• **Problem details**
Omit the images, then print each record below exactly as it reads.

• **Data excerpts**
-- -- --

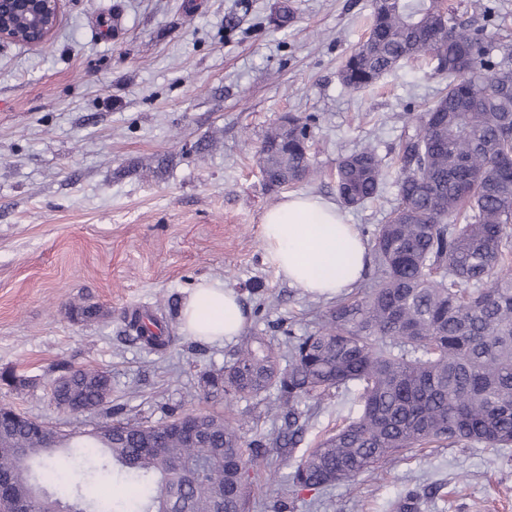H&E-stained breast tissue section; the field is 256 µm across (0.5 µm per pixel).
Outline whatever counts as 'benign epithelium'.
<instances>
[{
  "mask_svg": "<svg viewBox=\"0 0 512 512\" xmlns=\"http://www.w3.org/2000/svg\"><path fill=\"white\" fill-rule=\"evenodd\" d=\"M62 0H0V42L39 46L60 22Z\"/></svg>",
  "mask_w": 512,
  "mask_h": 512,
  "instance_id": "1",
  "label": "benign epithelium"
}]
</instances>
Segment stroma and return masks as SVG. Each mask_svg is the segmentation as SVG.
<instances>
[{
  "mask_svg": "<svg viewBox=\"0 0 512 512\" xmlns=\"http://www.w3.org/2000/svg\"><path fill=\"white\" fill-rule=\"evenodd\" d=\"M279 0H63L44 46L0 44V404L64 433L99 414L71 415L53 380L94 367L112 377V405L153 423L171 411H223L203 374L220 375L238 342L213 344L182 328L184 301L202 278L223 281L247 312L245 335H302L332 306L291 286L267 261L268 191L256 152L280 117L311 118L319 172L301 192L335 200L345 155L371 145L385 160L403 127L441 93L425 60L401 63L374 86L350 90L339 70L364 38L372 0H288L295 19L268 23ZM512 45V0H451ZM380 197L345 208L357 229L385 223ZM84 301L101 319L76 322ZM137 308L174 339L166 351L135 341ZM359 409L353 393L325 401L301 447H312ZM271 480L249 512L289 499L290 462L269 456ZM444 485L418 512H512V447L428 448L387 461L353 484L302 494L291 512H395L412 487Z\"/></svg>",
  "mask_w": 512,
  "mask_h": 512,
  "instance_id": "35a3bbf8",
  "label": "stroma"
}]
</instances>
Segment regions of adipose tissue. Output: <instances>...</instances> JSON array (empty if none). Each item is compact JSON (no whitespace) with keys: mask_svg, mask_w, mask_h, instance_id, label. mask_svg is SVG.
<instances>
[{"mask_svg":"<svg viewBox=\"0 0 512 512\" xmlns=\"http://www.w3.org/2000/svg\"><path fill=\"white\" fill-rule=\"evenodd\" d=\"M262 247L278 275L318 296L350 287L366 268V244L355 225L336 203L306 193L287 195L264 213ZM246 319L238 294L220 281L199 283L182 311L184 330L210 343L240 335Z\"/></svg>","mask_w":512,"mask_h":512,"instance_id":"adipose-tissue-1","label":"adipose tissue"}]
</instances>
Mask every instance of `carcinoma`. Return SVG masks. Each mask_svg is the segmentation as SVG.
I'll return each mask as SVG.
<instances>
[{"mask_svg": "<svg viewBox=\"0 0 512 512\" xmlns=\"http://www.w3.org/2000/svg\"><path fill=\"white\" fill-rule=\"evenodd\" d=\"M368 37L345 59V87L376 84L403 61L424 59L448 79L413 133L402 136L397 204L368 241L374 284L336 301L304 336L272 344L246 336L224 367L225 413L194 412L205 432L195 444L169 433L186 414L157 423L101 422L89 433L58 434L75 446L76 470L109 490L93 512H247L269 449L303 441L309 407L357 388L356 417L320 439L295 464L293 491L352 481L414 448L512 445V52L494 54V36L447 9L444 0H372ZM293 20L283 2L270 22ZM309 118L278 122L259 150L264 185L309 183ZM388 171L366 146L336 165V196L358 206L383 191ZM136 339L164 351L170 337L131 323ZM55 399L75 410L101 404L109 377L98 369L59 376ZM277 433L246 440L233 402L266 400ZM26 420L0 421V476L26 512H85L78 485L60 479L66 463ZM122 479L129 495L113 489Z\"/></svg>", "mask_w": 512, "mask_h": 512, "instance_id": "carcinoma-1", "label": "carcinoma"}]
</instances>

-- -- --

• **Exercise answer**
H&E-stained breast tissue section; the field is 256 µm across (0.5 µm per pixel).
Outline whatever counts as 'benign epithelium'.
<instances>
[{
  "mask_svg": "<svg viewBox=\"0 0 512 512\" xmlns=\"http://www.w3.org/2000/svg\"><path fill=\"white\" fill-rule=\"evenodd\" d=\"M62 0H0V42L39 46L60 22Z\"/></svg>",
  "mask_w": 512,
  "mask_h": 512,
  "instance_id": "1",
  "label": "benign epithelium"
}]
</instances>
Segment stroma and return masks as SVG. Each mask_svg is the segmentation as SVG.
<instances>
[{
  "mask_svg": "<svg viewBox=\"0 0 512 512\" xmlns=\"http://www.w3.org/2000/svg\"><path fill=\"white\" fill-rule=\"evenodd\" d=\"M279 0H63L44 46L0 44V404L64 433L99 414L71 415L53 380L94 367L112 377V405L153 423L171 411H223L203 374L220 375L238 342L213 344L182 328L184 301L202 278L223 281L247 312L245 335H302L332 306L291 286L267 261L268 191L256 152L280 117L311 118L319 172L301 192L335 200L345 155L371 145L385 160L403 127L441 93L425 60L401 63L374 86L350 90L339 70L364 38L372 0H288L295 19L268 23ZM512 45V0H451ZM380 197L345 208L357 229L385 223ZM84 301L101 319L76 322ZM137 308L174 339L166 351L135 341ZM359 409L353 393L325 401L301 447H312ZM271 480L249 512L289 499L290 462L269 456ZM444 485L418 512H512V447L428 448L387 461L353 484L302 494L291 512H395L412 487Z\"/></svg>",
  "mask_w": 512,
  "mask_h": 512,
  "instance_id": "35a3bbf8",
  "label": "stroma"
}]
</instances>
Segment regions of adipose tissue. Output: <instances>...</instances> JSON array (empty if none). Each item is compact JSON (no whitespace) with keys: mask_svg, mask_w, mask_h, instance_id, label. mask_svg is SVG.
<instances>
[{"mask_svg":"<svg viewBox=\"0 0 512 512\" xmlns=\"http://www.w3.org/2000/svg\"><path fill=\"white\" fill-rule=\"evenodd\" d=\"M262 247L278 275L318 296L350 287L366 268V244L355 225L336 203L306 193L287 195L264 213ZM246 319L238 294L220 281L199 283L182 311L184 330L210 343L240 335Z\"/></svg>","mask_w":512,"mask_h":512,"instance_id":"adipose-tissue-1","label":"adipose tissue"}]
</instances>
Mask every instance of `carcinoma`. Return SVG masks. Each mask_svg is the segmentation as SVG.
I'll return each mask as SVG.
<instances>
[{"mask_svg": "<svg viewBox=\"0 0 512 512\" xmlns=\"http://www.w3.org/2000/svg\"><path fill=\"white\" fill-rule=\"evenodd\" d=\"M368 37L345 59V87L376 84L403 61L424 59L448 79L413 133L402 136L397 204L368 241L374 284L336 301L304 336L272 344L246 336L224 367L225 413L194 412L205 432L195 444L169 433L186 414L157 423L101 422L89 433L58 434L75 446L76 470L109 490L93 512H247L269 449L303 441L309 407L357 388L356 417L320 439L295 464L293 491L352 481L414 448L512 445V52L494 54V36L447 9L444 0H372ZM293 20L283 2L270 22ZM309 118L278 122L259 150L264 185L309 183ZM388 171L366 146L336 165V196L358 206L383 191ZM136 339L164 351L170 337L131 323ZM55 399L75 410L101 404L109 377L98 369L59 376ZM277 433L246 440L233 402L266 400ZM26 420L0 421V476L26 512H85L78 485L60 479L66 463ZM122 479L129 495L113 489Z\"/></svg>", "mask_w": 512, "mask_h": 512, "instance_id": "carcinoma-1", "label": "carcinoma"}]
</instances>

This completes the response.